- [What the task asks] Recast the material between the lines containing "red triangle: moved 1 px left, 5 px down" and "purple line: moved 10 px left, 11 px down", inclusive, as a Markdown table with the columns Row and Line, giving each line's row number and its text and leaving out any blank lines.

- [Input records]
-- START --
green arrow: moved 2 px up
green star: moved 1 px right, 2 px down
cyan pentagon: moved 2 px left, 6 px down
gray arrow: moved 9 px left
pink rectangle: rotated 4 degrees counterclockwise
-- END --
-- START --
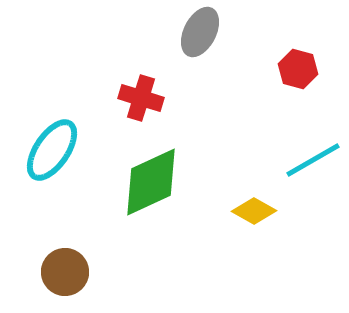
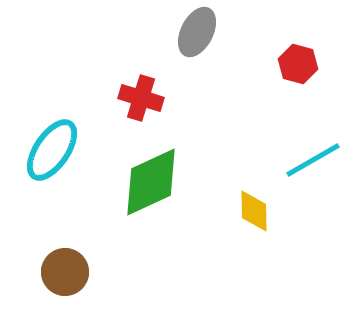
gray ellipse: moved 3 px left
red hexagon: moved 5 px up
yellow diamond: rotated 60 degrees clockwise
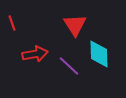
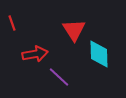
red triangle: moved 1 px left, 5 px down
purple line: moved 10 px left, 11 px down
-- END --
-- START --
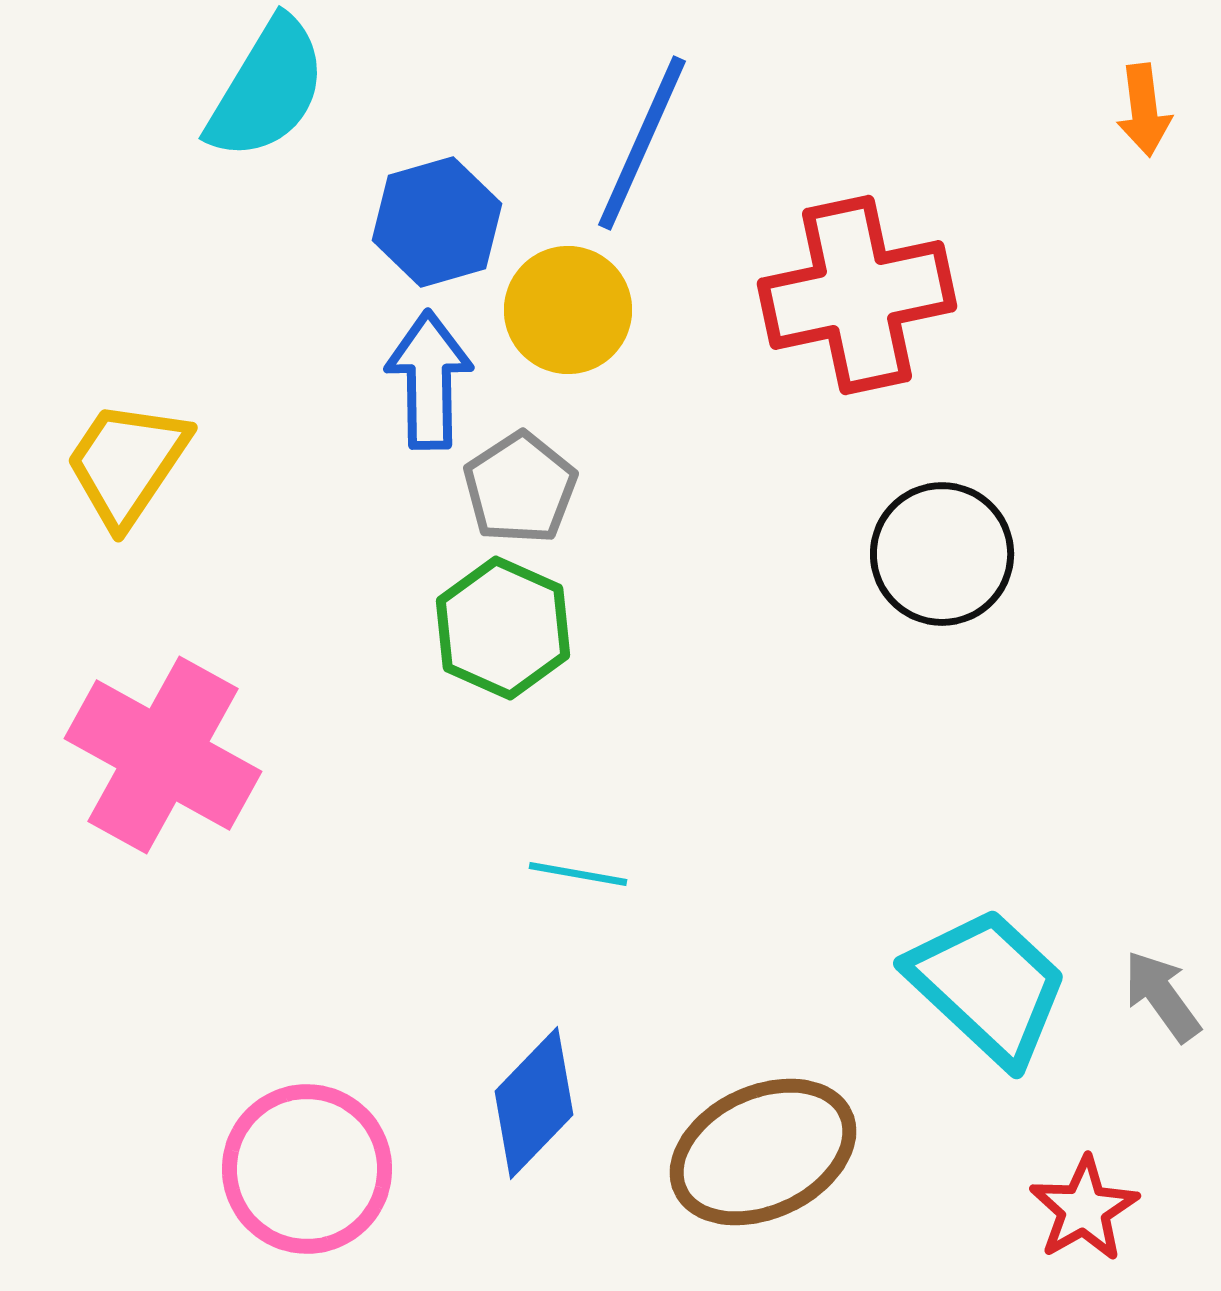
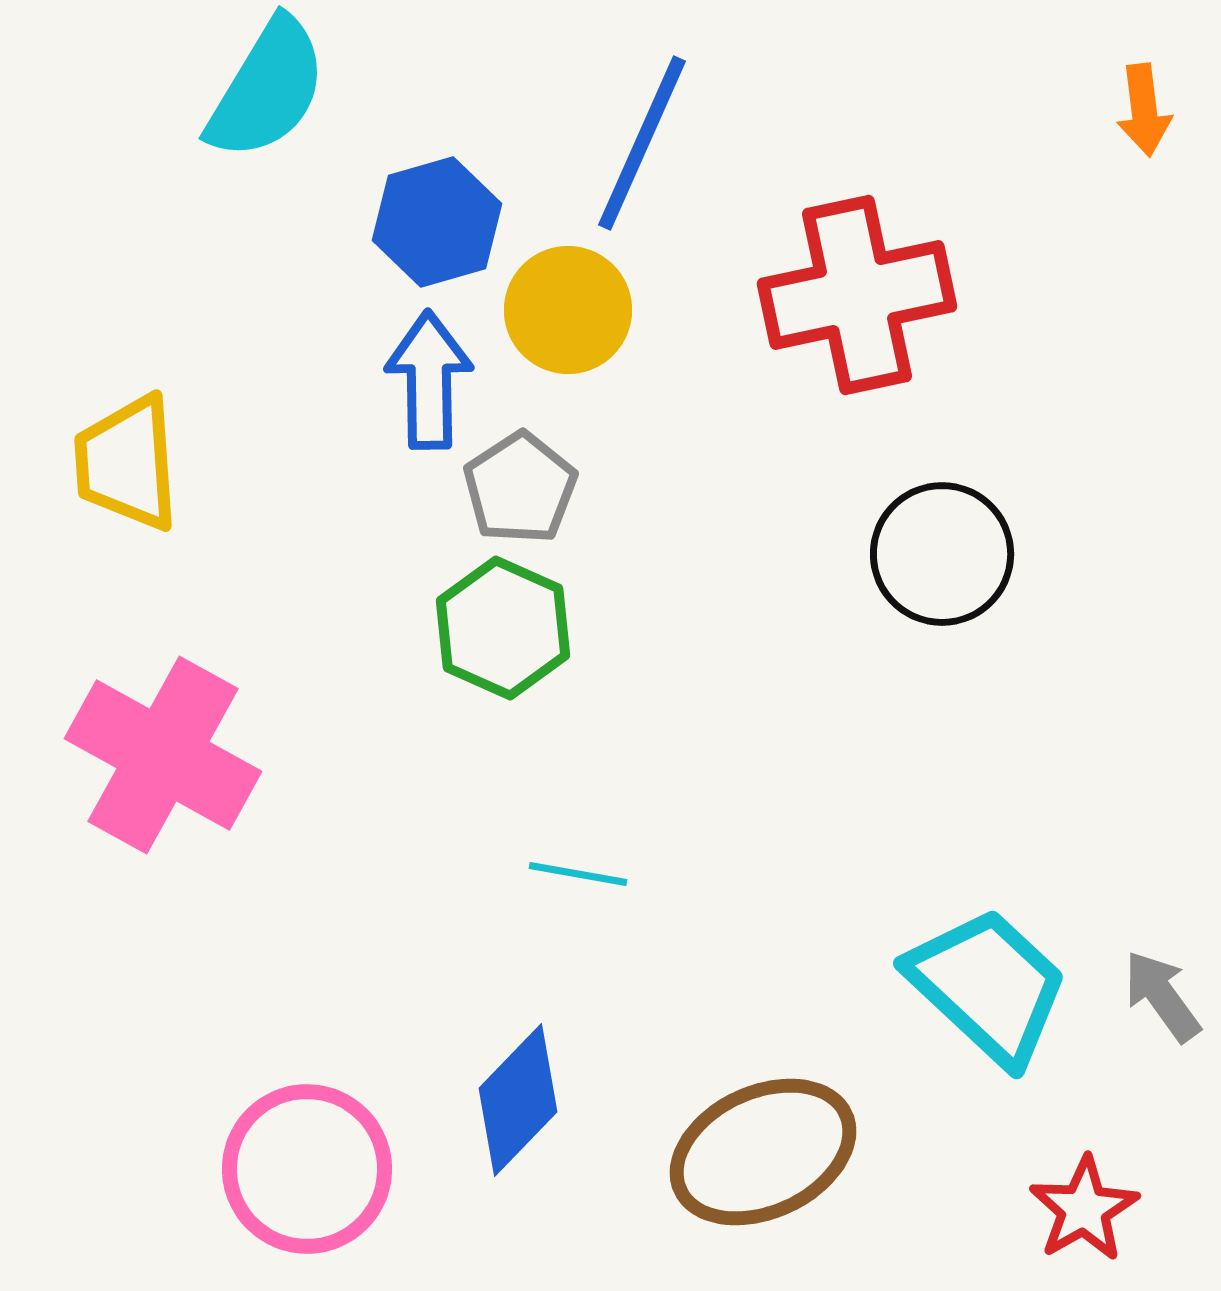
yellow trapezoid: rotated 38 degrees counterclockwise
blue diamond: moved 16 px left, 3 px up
-- END --
- [Exercise solution]
| Row | Line |
|---|---|
| 1 | red triangle: moved 1 px left, 5 px down |
| 2 | purple line: moved 10 px left, 11 px down |